### SOURCE DATA

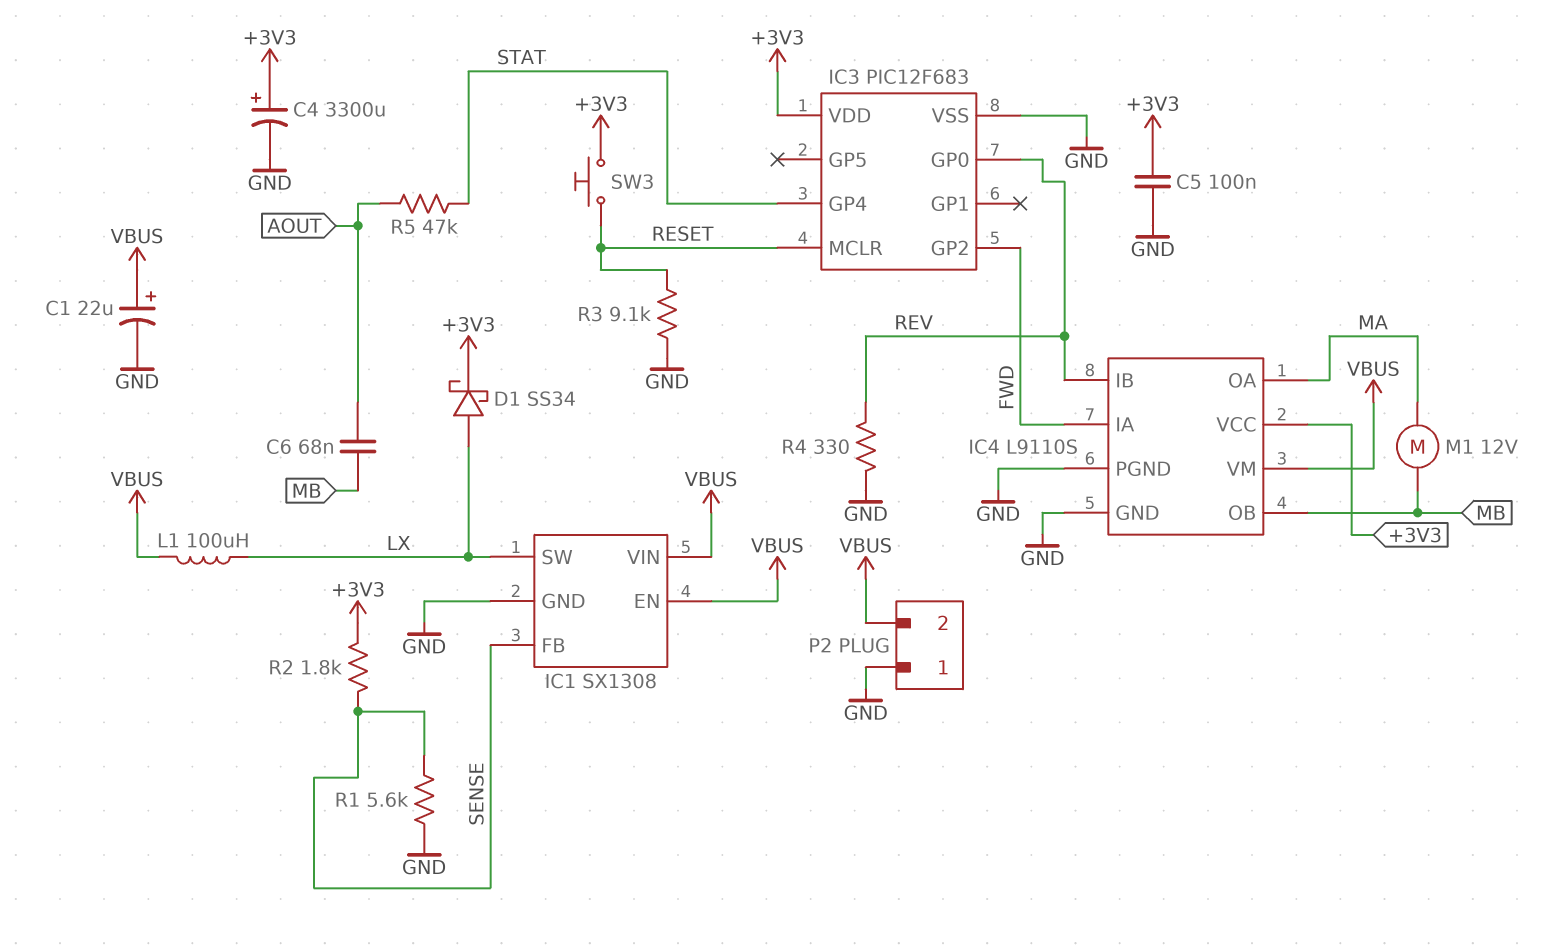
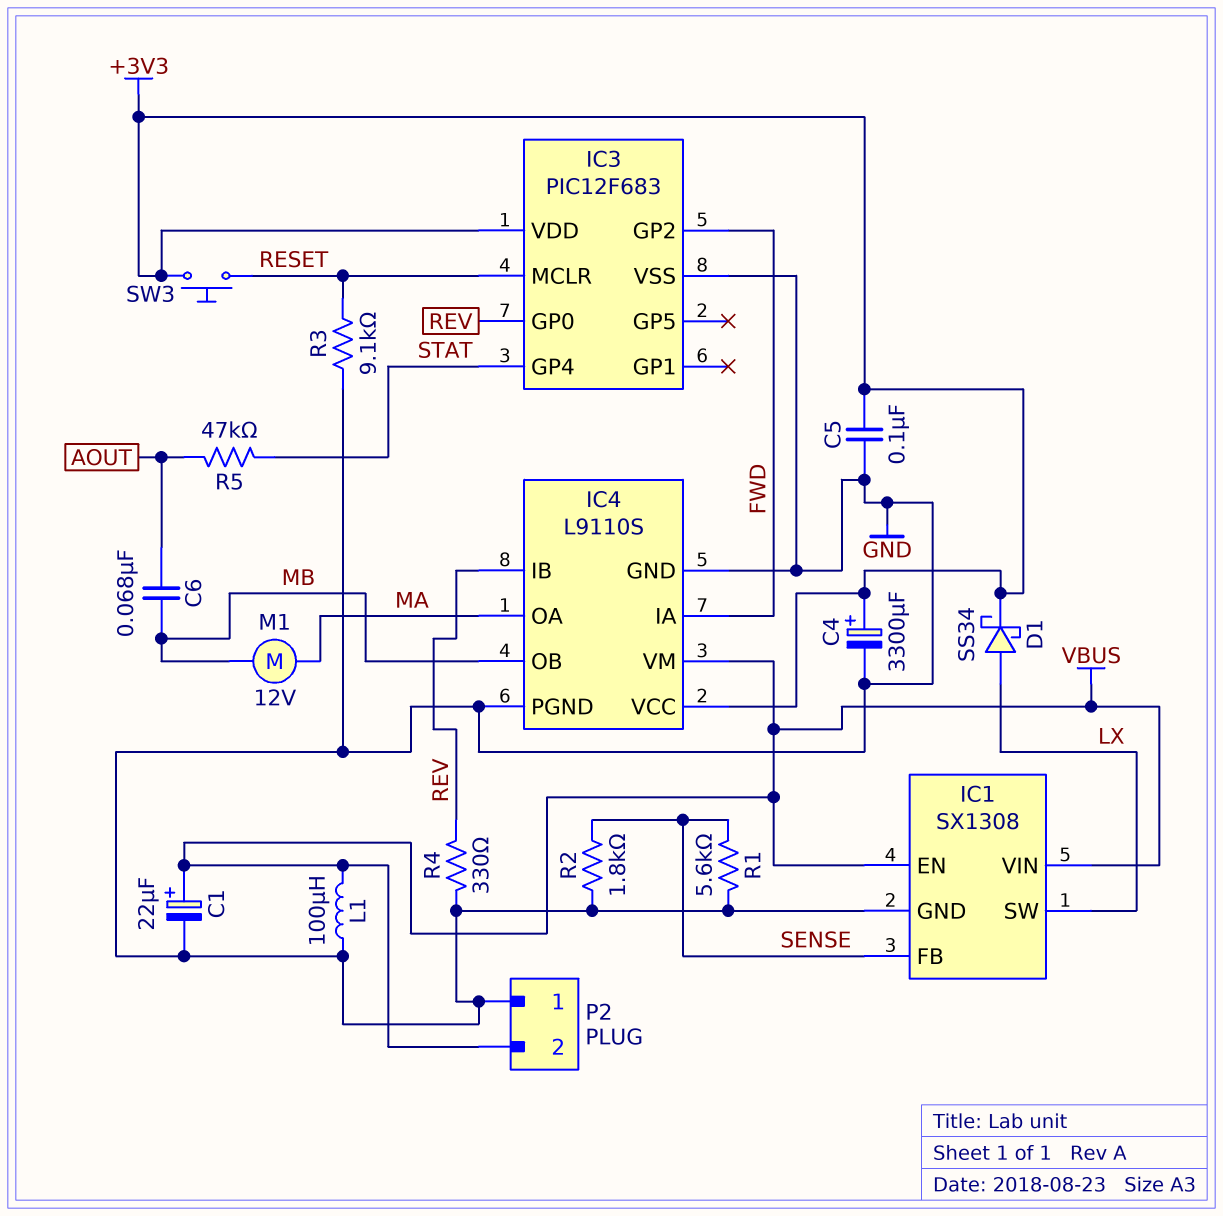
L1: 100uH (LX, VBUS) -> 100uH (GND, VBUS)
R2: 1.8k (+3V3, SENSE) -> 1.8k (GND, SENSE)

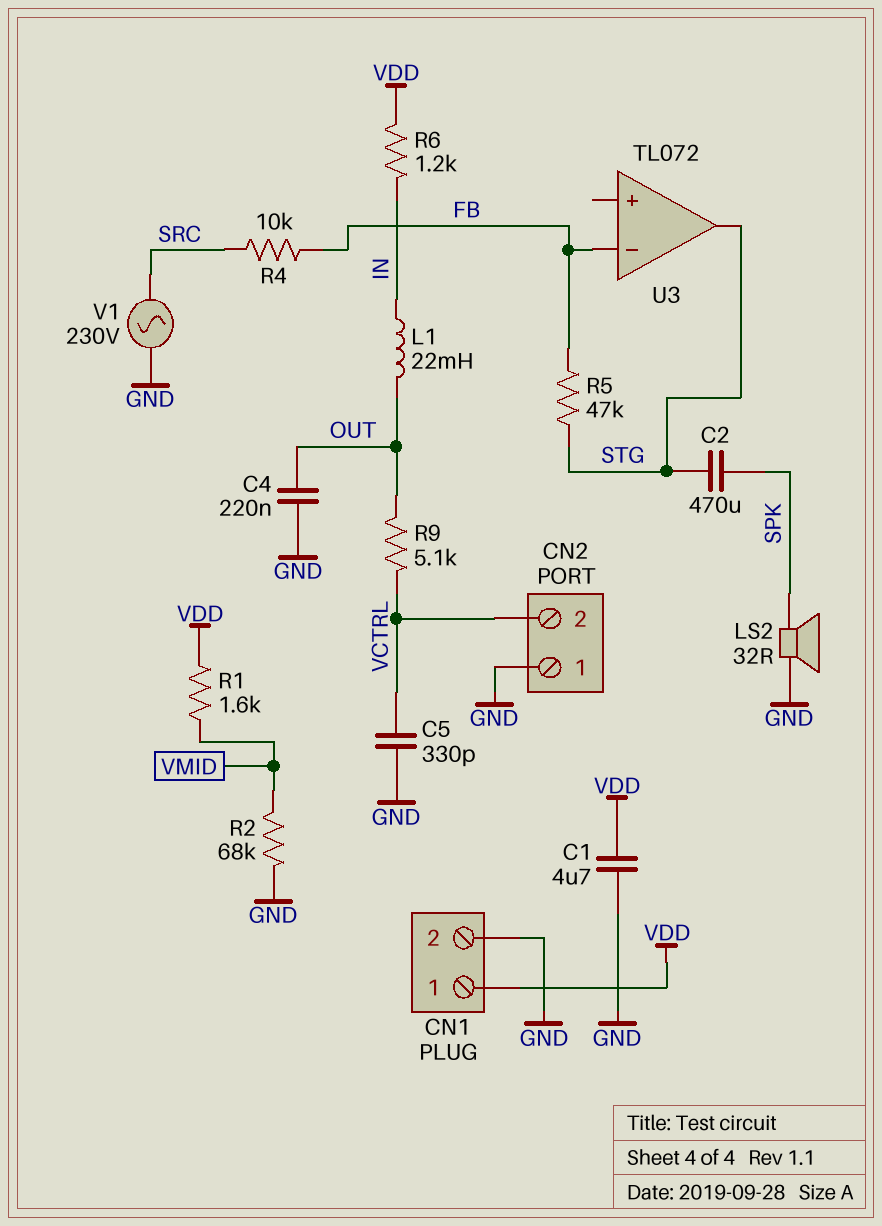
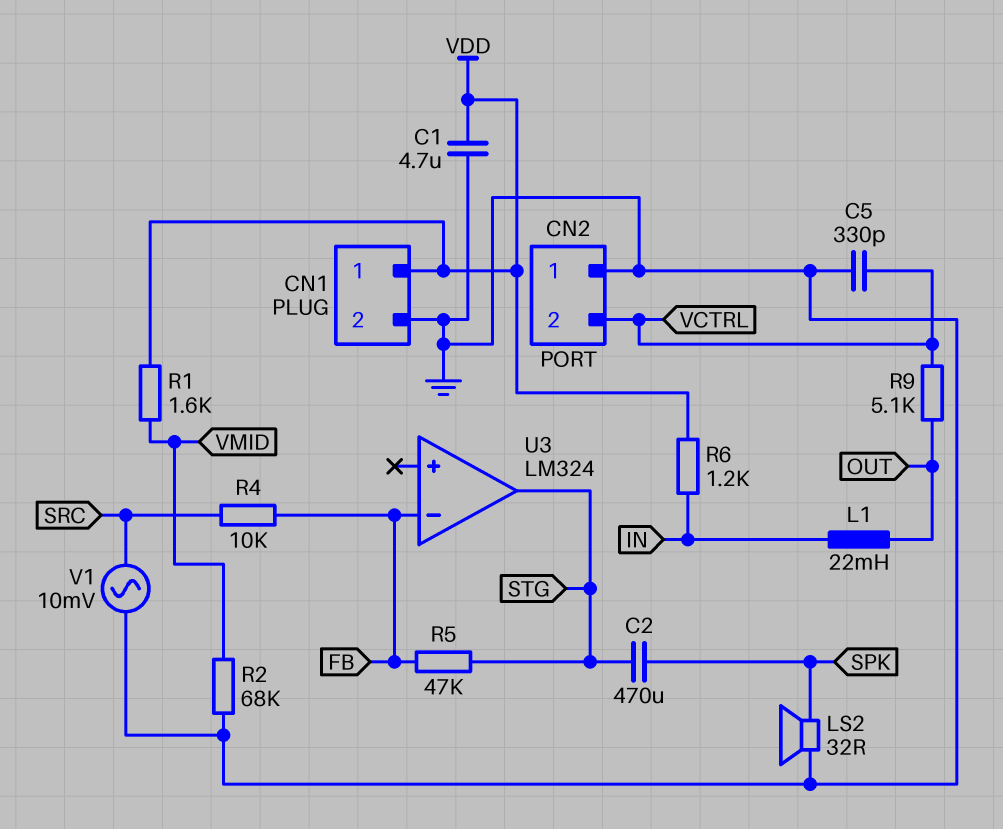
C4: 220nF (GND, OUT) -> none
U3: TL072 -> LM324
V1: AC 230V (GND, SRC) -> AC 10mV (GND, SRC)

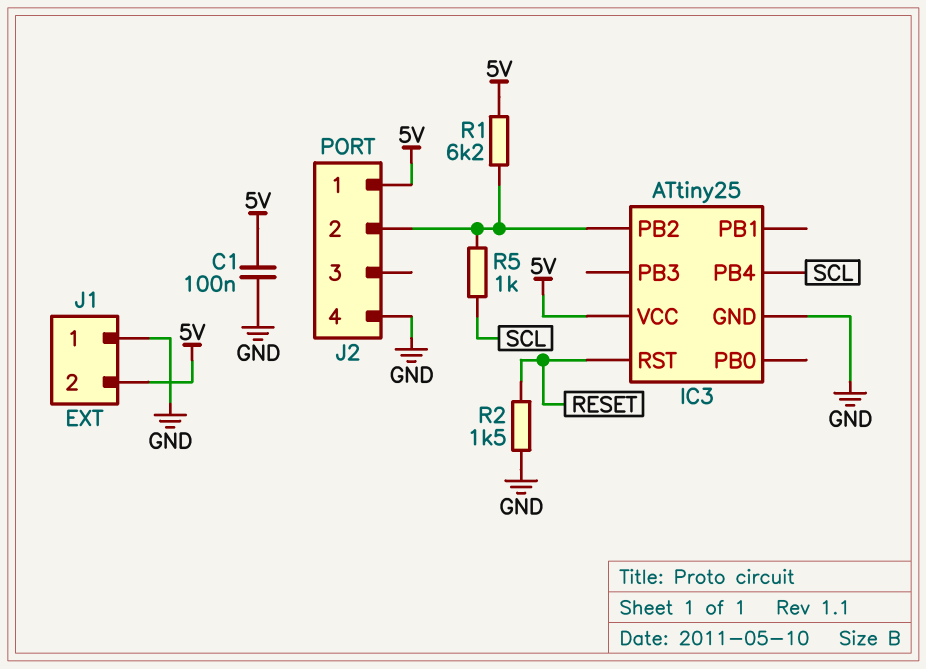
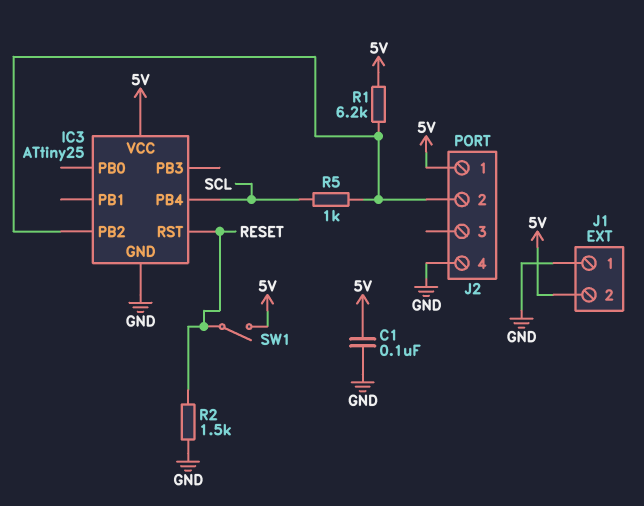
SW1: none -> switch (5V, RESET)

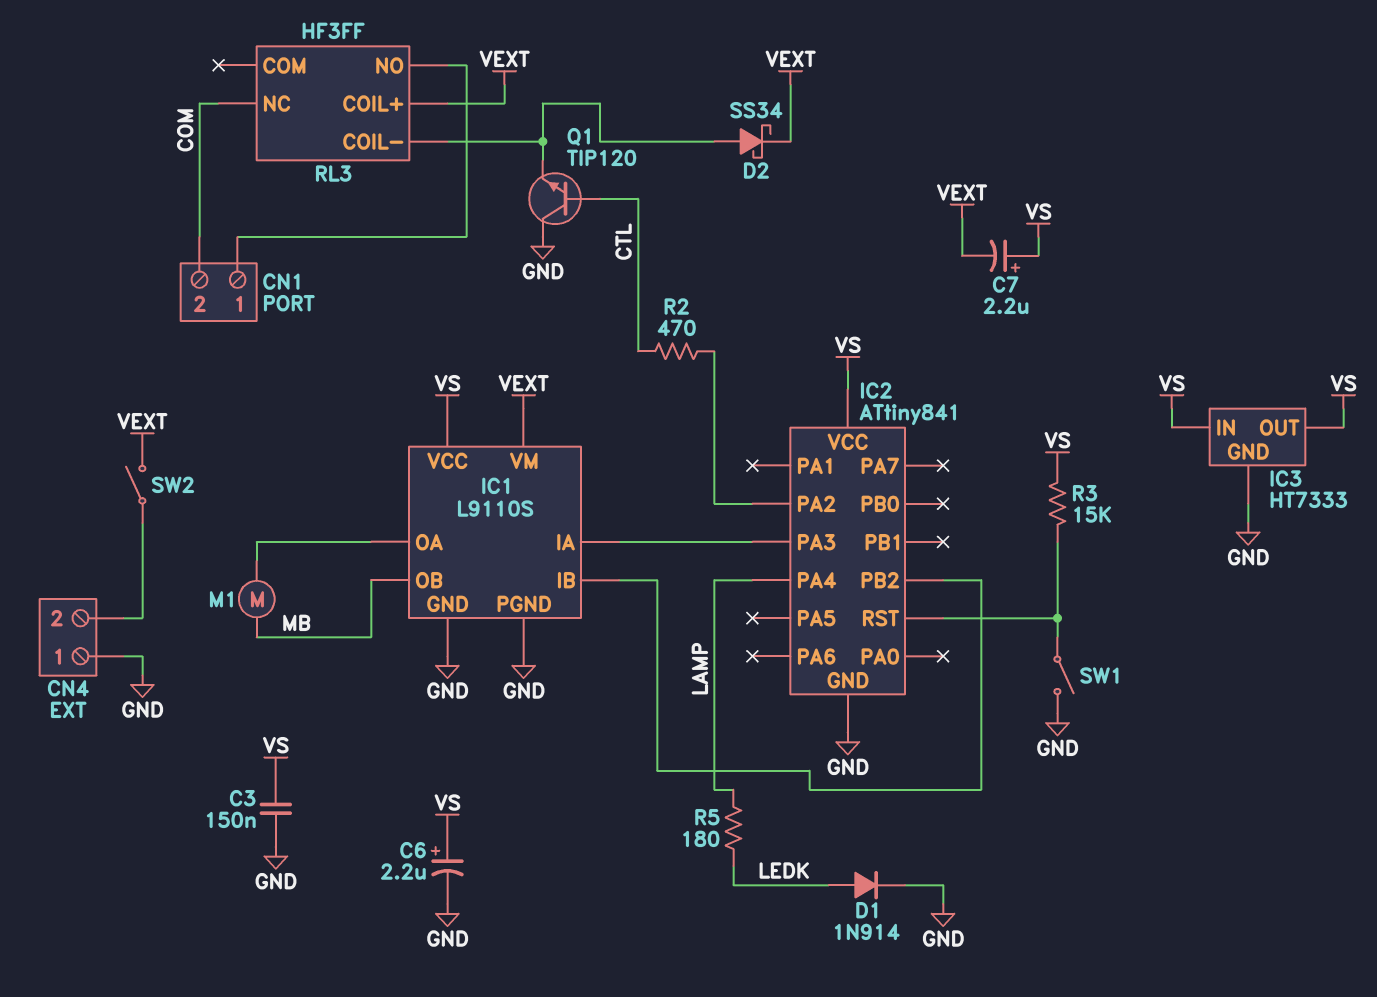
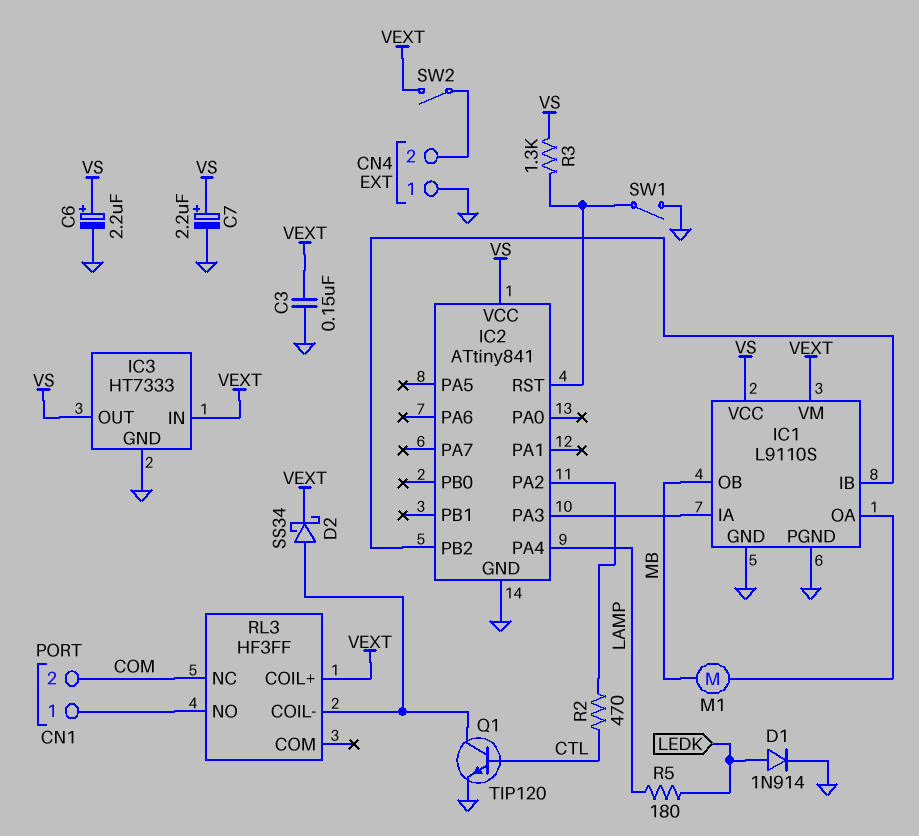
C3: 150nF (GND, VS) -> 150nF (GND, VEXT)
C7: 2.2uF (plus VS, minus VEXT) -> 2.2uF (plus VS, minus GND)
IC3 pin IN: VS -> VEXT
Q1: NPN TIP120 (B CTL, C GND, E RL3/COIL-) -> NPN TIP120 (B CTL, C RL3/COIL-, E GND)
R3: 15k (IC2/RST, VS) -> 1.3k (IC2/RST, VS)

######

YOUR TASK =
A faithful copy of all the entries is required, pictures excluded.

THE COMPLETED TASK =
L1: 100uH (LX, VBUS) -> 100uH (GND, VBUS)
R2: 1.8k (+3V3, SENSE) -> 1.8k (GND, SENSE)

C4: 220nF (GND, OUT) -> none
U3: TL072 -> LM324
V1: AC 230V (GND, SRC) -> AC 10mV (GND, SRC)

SW1: none -> switch (5V, RESET)

C3: 150nF (GND, VS) -> 150nF (GND, VEXT)
C7: 2.2uF (plus VS, minus VEXT) -> 2.2uF (plus VS, minus GND)
IC3 pin IN: VS -> VEXT
Q1: NPN TIP120 (B CTL, C GND, E RL3/COIL-) -> NPN TIP120 (B CTL, C RL3/COIL-, E GND)
R3: 15k (IC2/RST, VS) -> 1.3k (IC2/RST, VS)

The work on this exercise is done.